───── The data ─────
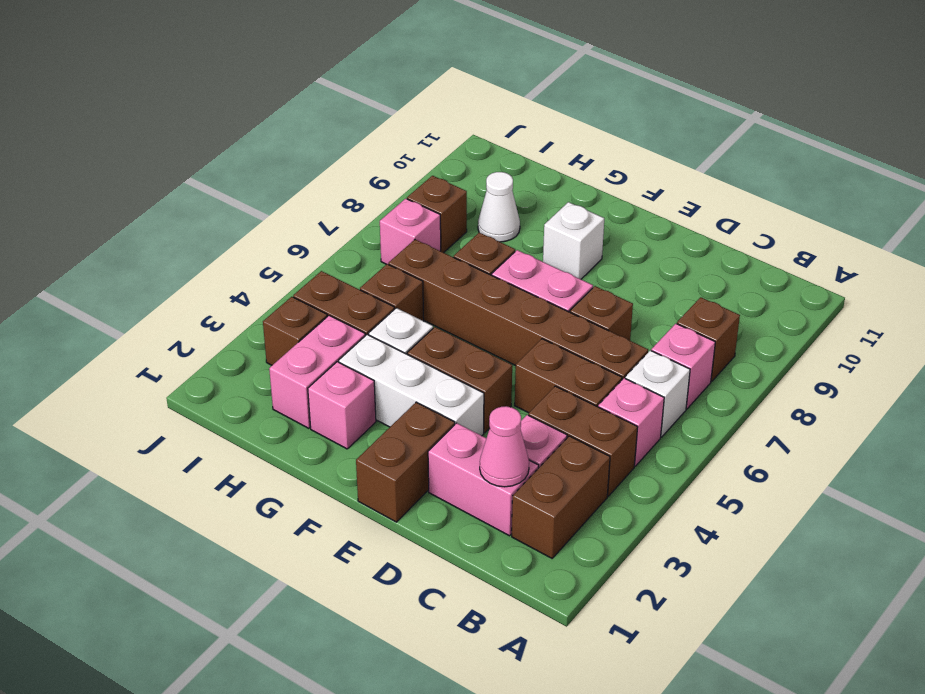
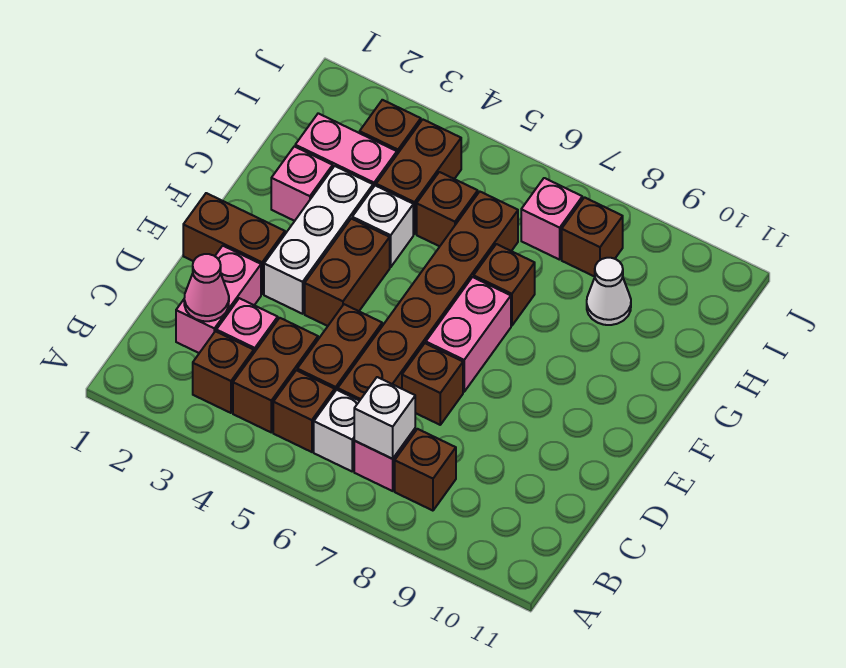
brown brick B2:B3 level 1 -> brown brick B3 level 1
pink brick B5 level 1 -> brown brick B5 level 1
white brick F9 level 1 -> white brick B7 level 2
─────
───── The data ─────
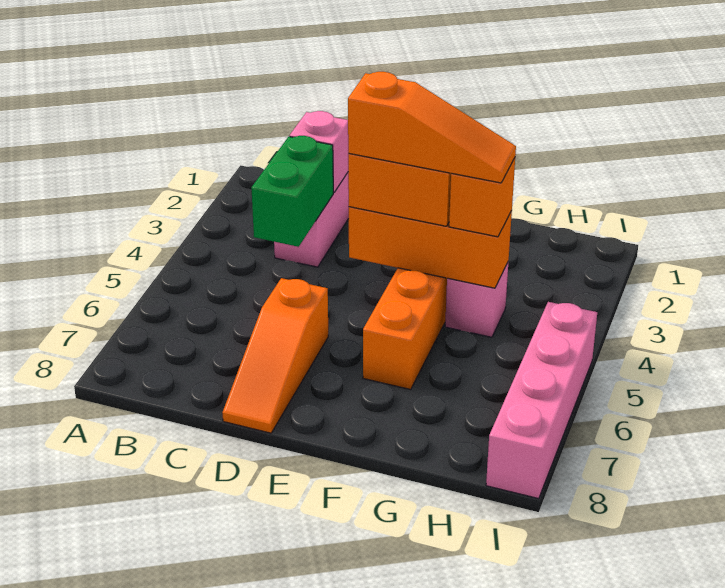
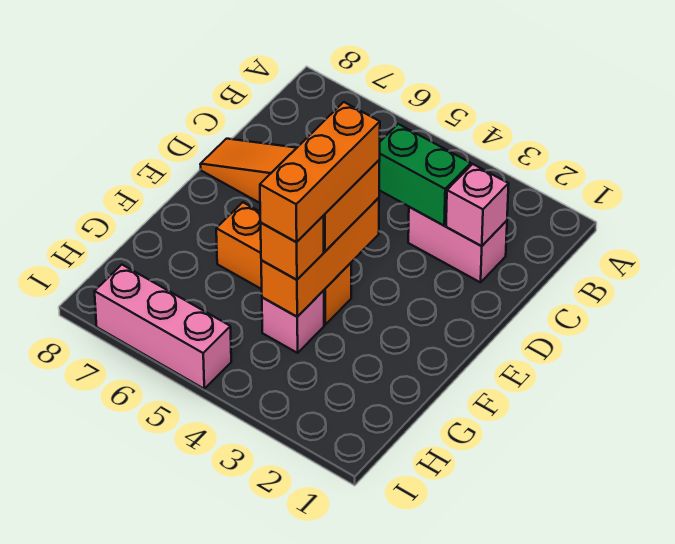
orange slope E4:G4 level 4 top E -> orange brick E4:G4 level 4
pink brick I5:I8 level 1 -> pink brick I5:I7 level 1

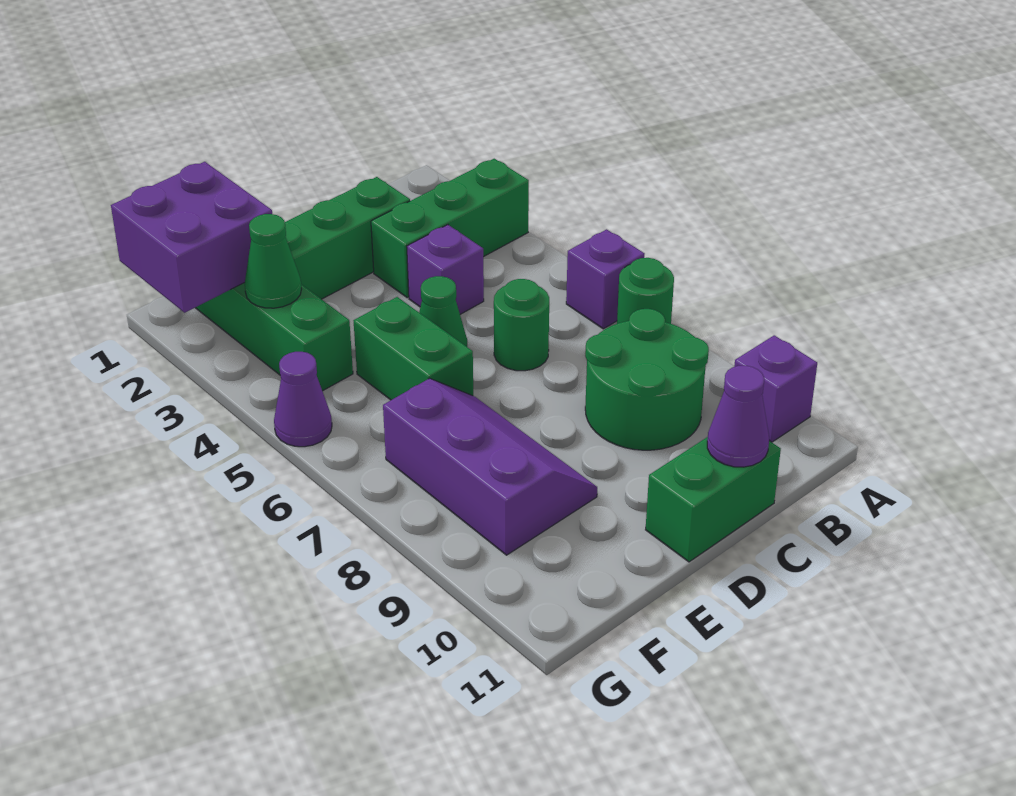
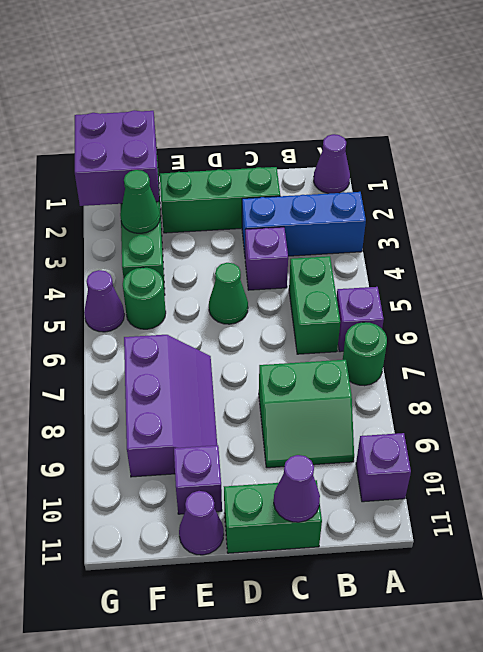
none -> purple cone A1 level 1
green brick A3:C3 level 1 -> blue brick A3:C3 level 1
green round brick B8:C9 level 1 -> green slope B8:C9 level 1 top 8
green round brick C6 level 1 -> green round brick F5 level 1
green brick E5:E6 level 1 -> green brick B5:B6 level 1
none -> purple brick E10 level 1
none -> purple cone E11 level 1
─────
───── The data ─────
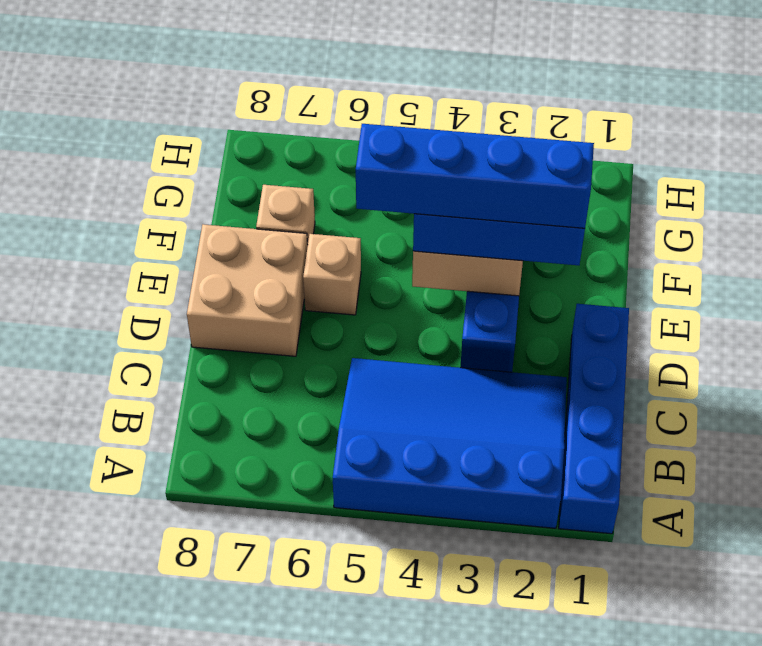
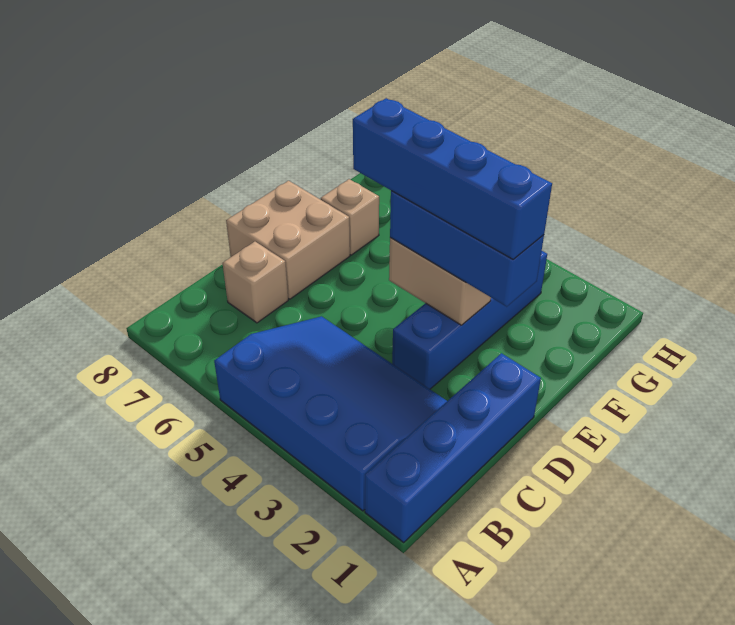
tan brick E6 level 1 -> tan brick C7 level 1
─────
**Action item**: Each line above from the one with "none -> purple brick E10 level 1" up to and including the one with "none -> purple cone E11 level 1" must be set down exactly, and no line outside that span may appear.

**Exercise result**:
none -> purple brick E10 level 1
none -> purple cone E11 level 1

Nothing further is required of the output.